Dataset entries
^^^^

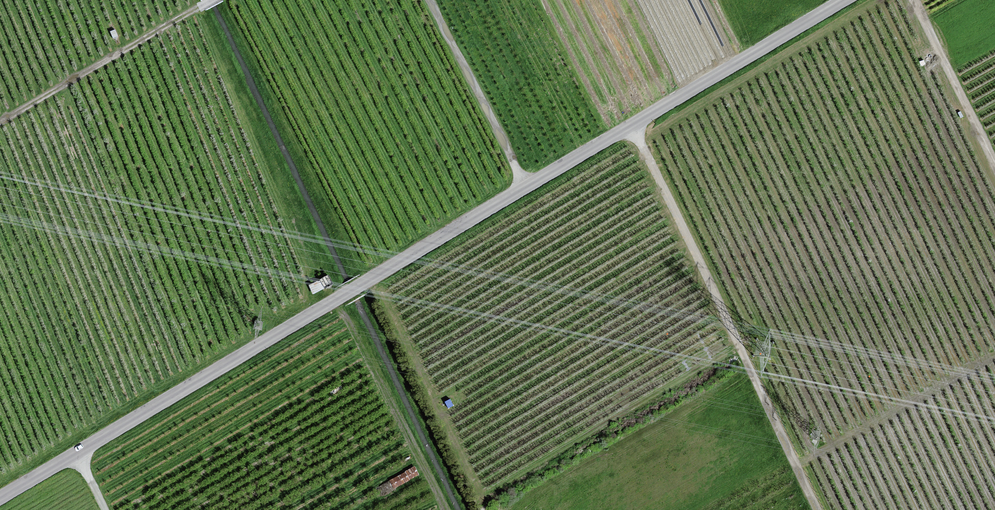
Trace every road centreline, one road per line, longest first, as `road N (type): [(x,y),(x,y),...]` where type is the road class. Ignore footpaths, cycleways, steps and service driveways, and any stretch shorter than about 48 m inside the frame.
road 1 (unclassified): [(0,499),(845,0)]
road 2 (track): [(633,123),(818,509)]
road 3 (track): [(0,124),(213,0)]
road 4 (track): [(429,0),(525,187)]
road 5 (track): [(913,0),(994,167)]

^^^^

The task: Without the pictures, give all the records above again exactly.

Written response:
Trace every road centreline, one road per line, longest first, as `road N (type): [(x,y),(x,y),...]` where type is the road class. Ignore footpaths, cycleways, steps and service driveways, and any stretch shorter than about 48 m inside the frame.
road 1 (unclassified): [(0,499),(845,0)]
road 2 (track): [(633,123),(818,509)]
road 3 (track): [(0,124),(213,0)]
road 4 (track): [(429,0),(525,187)]
road 5 (track): [(913,0),(994,167)]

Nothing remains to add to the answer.